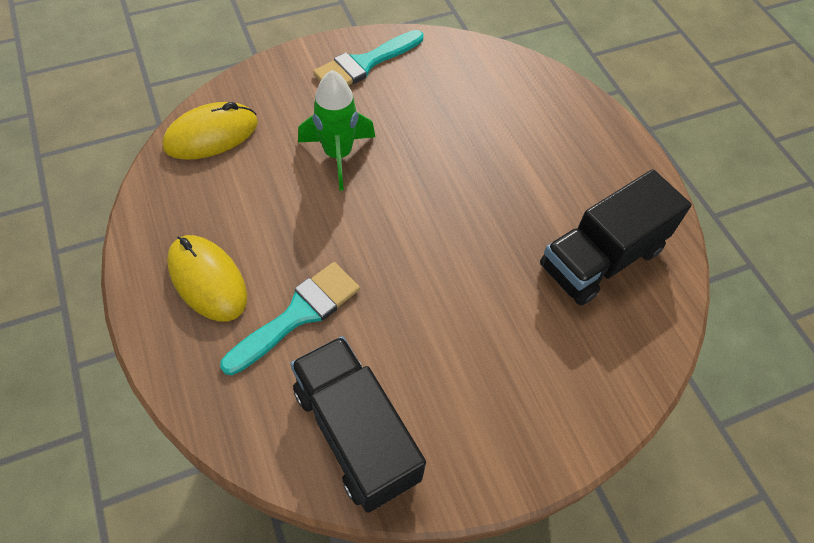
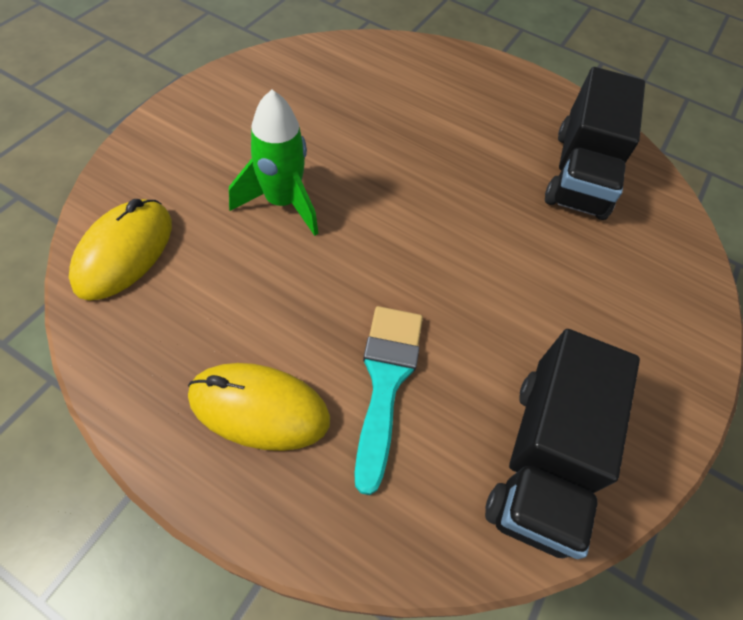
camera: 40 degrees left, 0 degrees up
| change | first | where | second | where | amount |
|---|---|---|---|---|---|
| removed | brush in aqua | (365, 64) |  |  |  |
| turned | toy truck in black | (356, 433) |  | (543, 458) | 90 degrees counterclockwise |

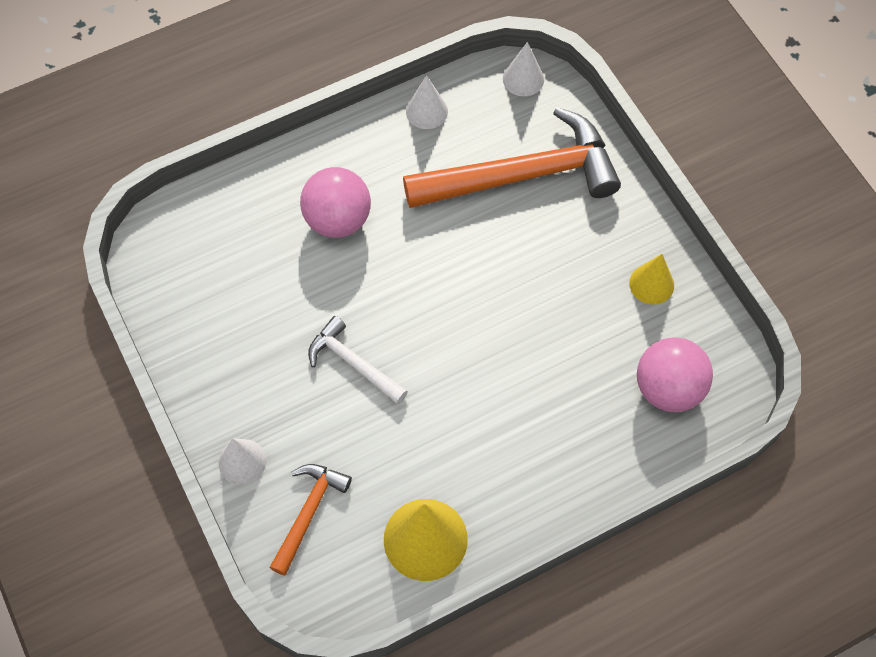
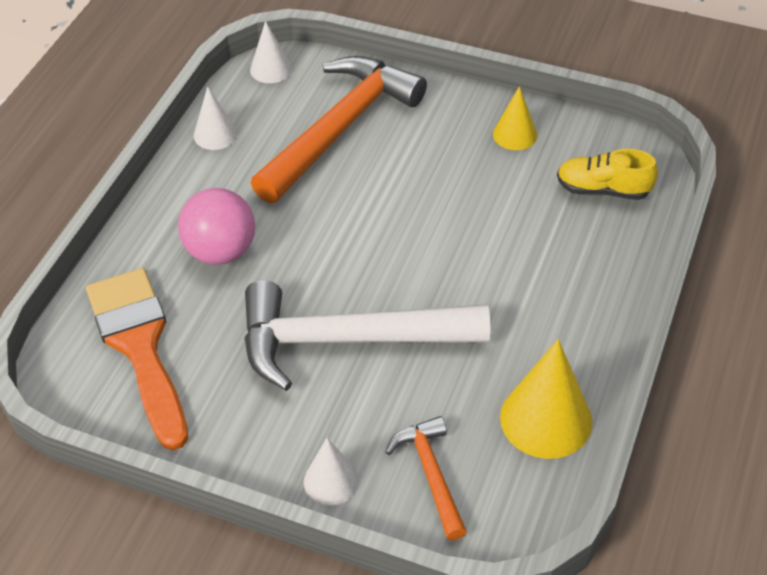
camera: 40 degrees left, 15 degrees down
| change | first | where | second | where | amount |
|---|---|---|---|---|---|
| added |  |  | brush in bright orange | (140, 346) |  |
| replaced | play ball in rose-pink | (668, 388) | lace-up shoe in bright yellow | (603, 190) |  |
| resized | hammer in snow-white | (353, 363) |  | (346, 340) | x2.01 |

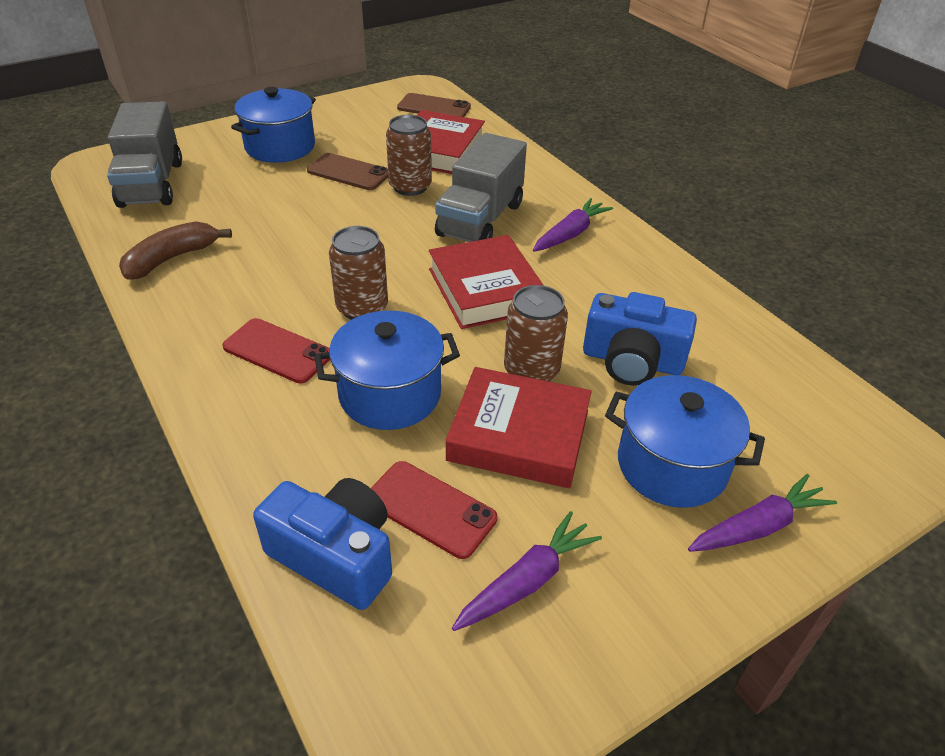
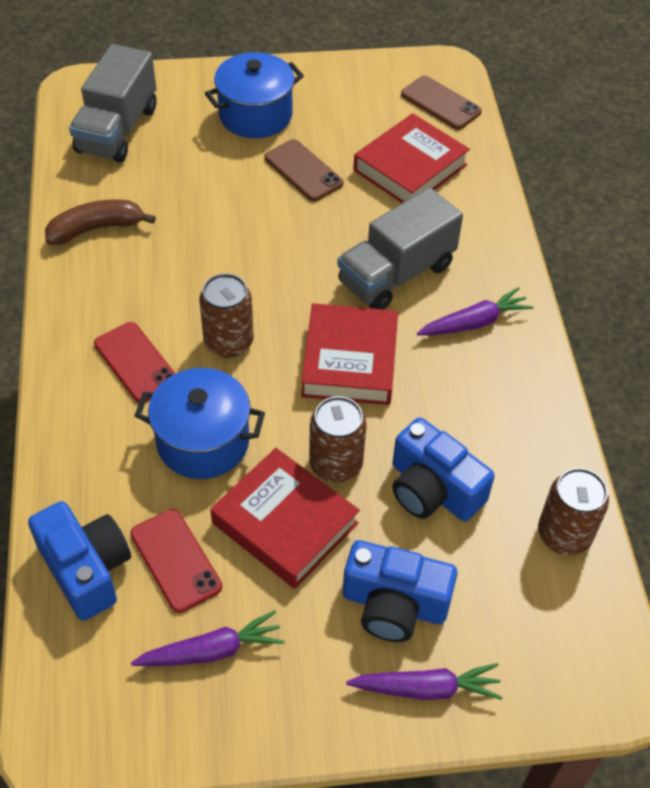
camera: 25 degrees right, 10 degrees up
| change | first | where | second | where | amount |
|---|---|---|---|---|---|
| moved | soda can in dark brown | (410, 187) |  | (564, 535) |  |
| replaced | cooking pot in blue | (672, 465) | camera in blue | (394, 604) |  |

**Work instructions:**
Copy all of the data above exactly. Leave out every picture.

**Response to the task:**
camera: 40 degrees left, 0 degrees up
| change | first | where | second | where | amount |
|---|---|---|---|---|---|
| removed | brush in aqua | (365, 64) |  |  |  |
| turned | toy truck in black | (356, 433) |  | (543, 458) | 90 degrees counterclockwise |

camera: 40 degrees left, 15 degrees down
| change | first | where | second | where | amount |
|---|---|---|---|---|---|
| added |  |  | brush in bright orange | (140, 346) |  |
| replaced | play ball in rose-pink | (668, 388) | lace-up shoe in bright yellow | (603, 190) |  |
| resized | hammer in snow-white | (353, 363) |  | (346, 340) | x2.01 |

camera: 25 degrees right, 10 degrees up
| change | first | where | second | where | amount |
|---|---|---|---|---|---|
| moved | soda can in dark brown | (410, 187) |  | (564, 535) |  |
| replaced | cooking pot in blue | (672, 465) | camera in blue | (394, 604) |  |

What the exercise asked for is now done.